In the entries below, find the line with "black truck: none" and the line with "turquoise truck: [53,308,124,398]"; give again those lines and every line between them, exactly.

Dataset excerpts

[Start of section]

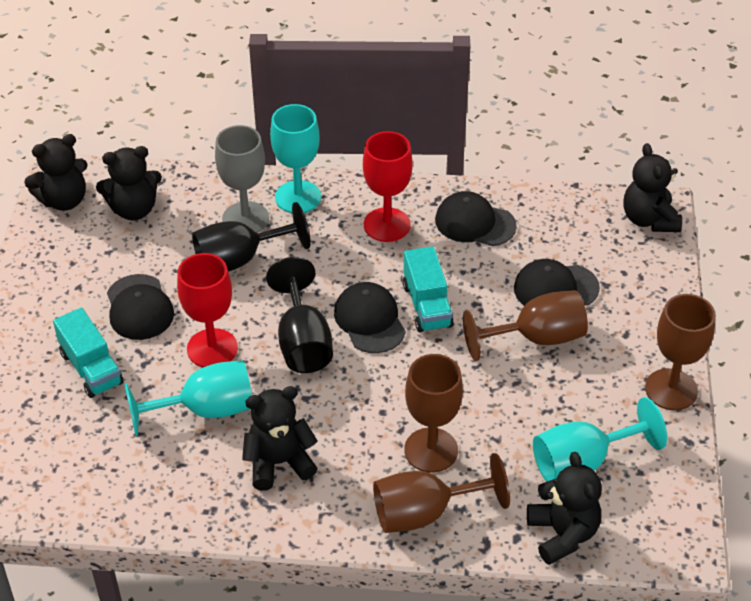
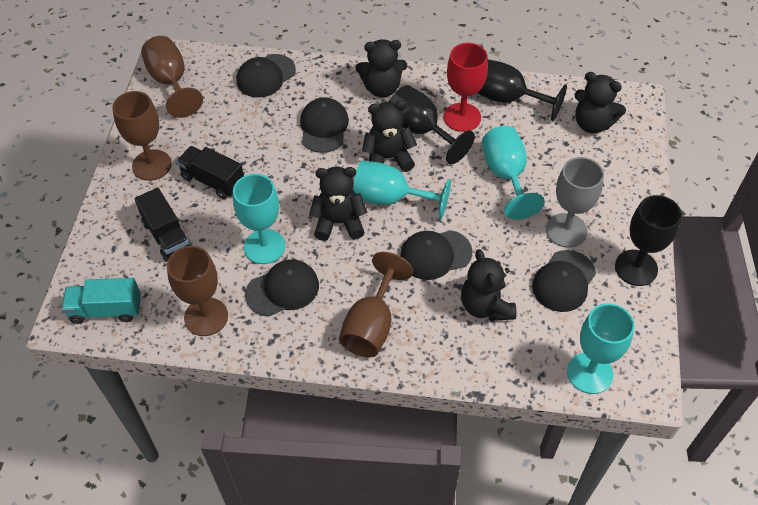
black cap: [107,274,174,340] [334,282,406,353] [435,191,517,246] [514,259,600,306] = 4 -> [237,54,296,98] [245,259,319,317] [300,97,349,153] [400,230,472,280] [532,250,596,312] = 5
black goblet: [192,202,311,272] [266,257,333,373] = 2 -> [389,85,475,164] [478,59,567,121] [615,195,682,286] = 3
black truck: none = 0 -> [135,188,192,261] [176,146,244,199] = 2
red goblet: [177,253,238,367] [363,131,413,242] = 2 -> [444,43,488,132] = 1
turquoise goblet: [125,360,252,436] [270,104,321,213] [533,397,667,482] = 3 -> [233,174,285,264] [353,161,451,219] [482,126,545,220] [567,303,634,394] = 4
turquoise truck: [53,308,124,398] [403,246,454,332] = 2 -> [62,278,141,324] = 1

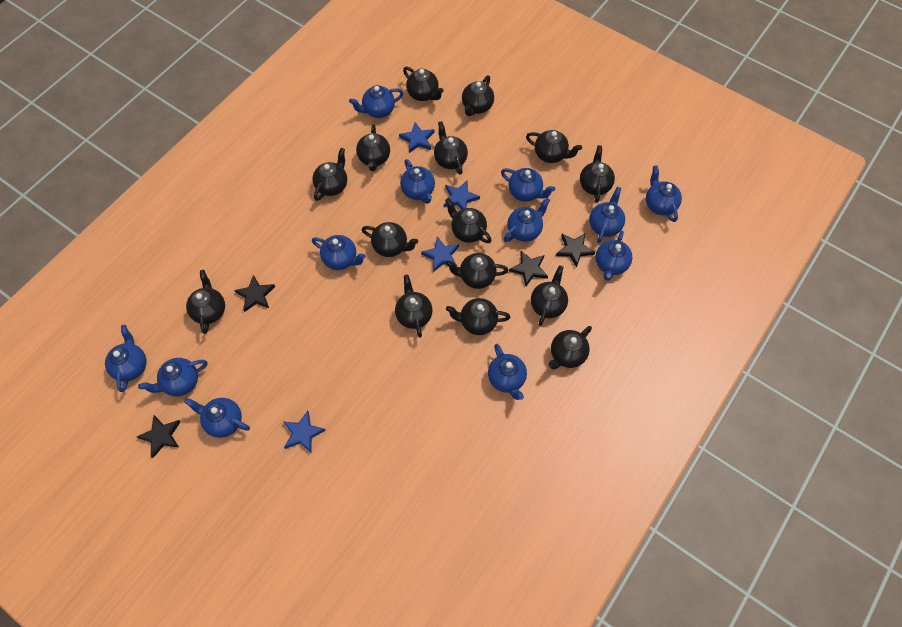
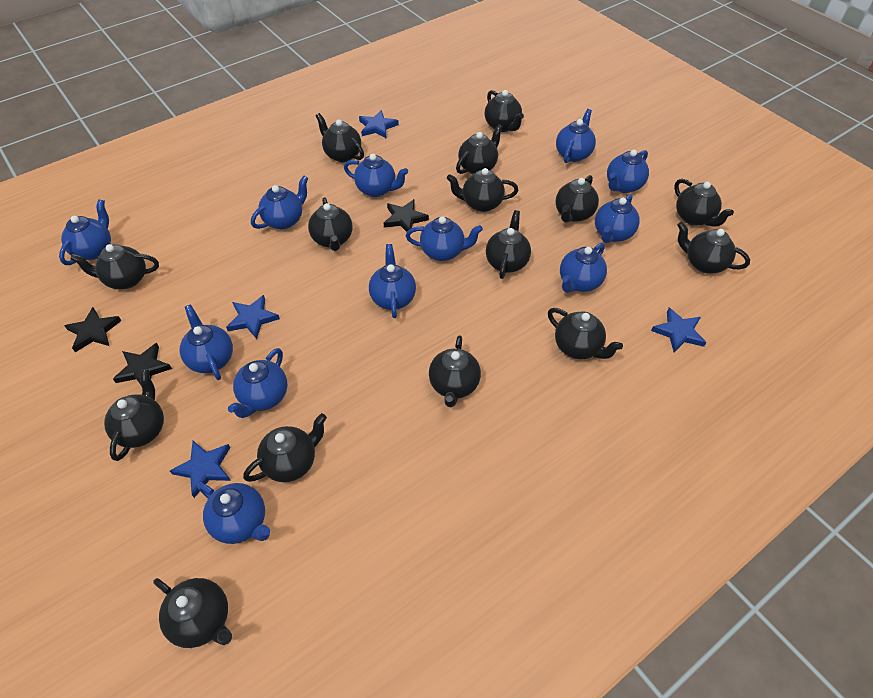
black star: [137,415,181,458] [234,275,275,312] [509,251,548,286] [556,233,595,268] = 4 -> [64,307,121,352] [113,343,172,385] [384,199,429,232] = 3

[End of section]

RESULT OF THE TASK.
black truck: none = 0 -> [135,188,192,261] [176,146,244,199] = 2
red goblet: [177,253,238,367] [363,131,413,242] = 2 -> [444,43,488,132] = 1
turquoise goblet: [125,360,252,436] [270,104,321,213] [533,397,667,482] = 3 -> [233,174,285,264] [353,161,451,219] [482,126,545,220] [567,303,634,394] = 4
turquoise truck: [53,308,124,398] [403,246,454,332] = 2 -> [62,278,141,324] = 1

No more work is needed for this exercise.